### WHAT THE EXERCISE ASKS
Please copy all the items below word for word, leaving the pictures out.

# EXERCISE MATERIALS start

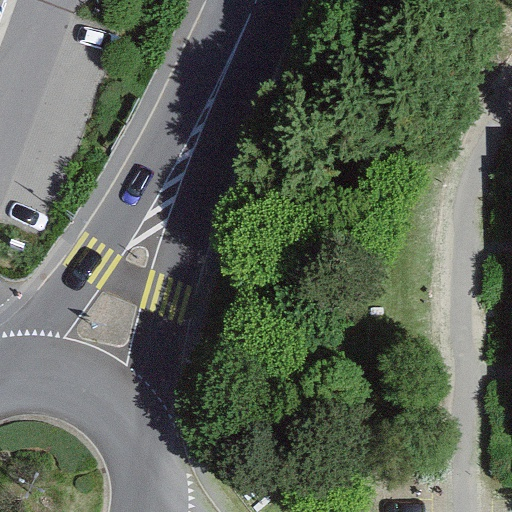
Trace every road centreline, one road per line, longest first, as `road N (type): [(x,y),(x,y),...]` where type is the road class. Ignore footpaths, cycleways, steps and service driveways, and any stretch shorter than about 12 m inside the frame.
road 1 (secondary): [(246,0),(60,398)]
road 2 (secondary): [(134,511),(131,473),(116,440),(92,414),(60,398)]
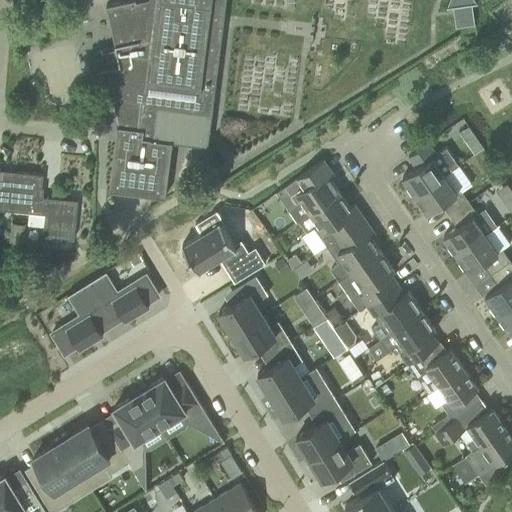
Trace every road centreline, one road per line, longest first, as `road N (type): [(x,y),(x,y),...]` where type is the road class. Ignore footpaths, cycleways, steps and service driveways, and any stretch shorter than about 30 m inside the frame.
road 1 (residential): [(0,429),(156,334),(179,334),(197,348),(296,511)]
road 2 (residential): [(511,386),(364,179)]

# EXERCISE MATERIALS end

### TASK ANSWER
Trace every road centreline, one road per line, longest first, as `road N (type): [(x,y),(x,y),...]` where type is the road class. Ignore footpaths, cycleways, steps and service driveways, and any stretch shorter than about 12 m inside the frame.
road 1 (secondary): [(246,0),(60,398)]
road 2 (secondary): [(134,511),(131,473),(116,440),(92,414),(60,398)]
Trace every road centreline, one road per line, longest first, as `road N (type): [(x,y),(x,y),...]` where type is the road class. Ignore footpaths, cycleways, steps and service driveways, and any stretch shorter than about 30 m inside the frame.
road 1 (residential): [(0,429),(156,334),(179,334),(197,348),(296,511)]
road 2 (residential): [(511,386),(364,179)]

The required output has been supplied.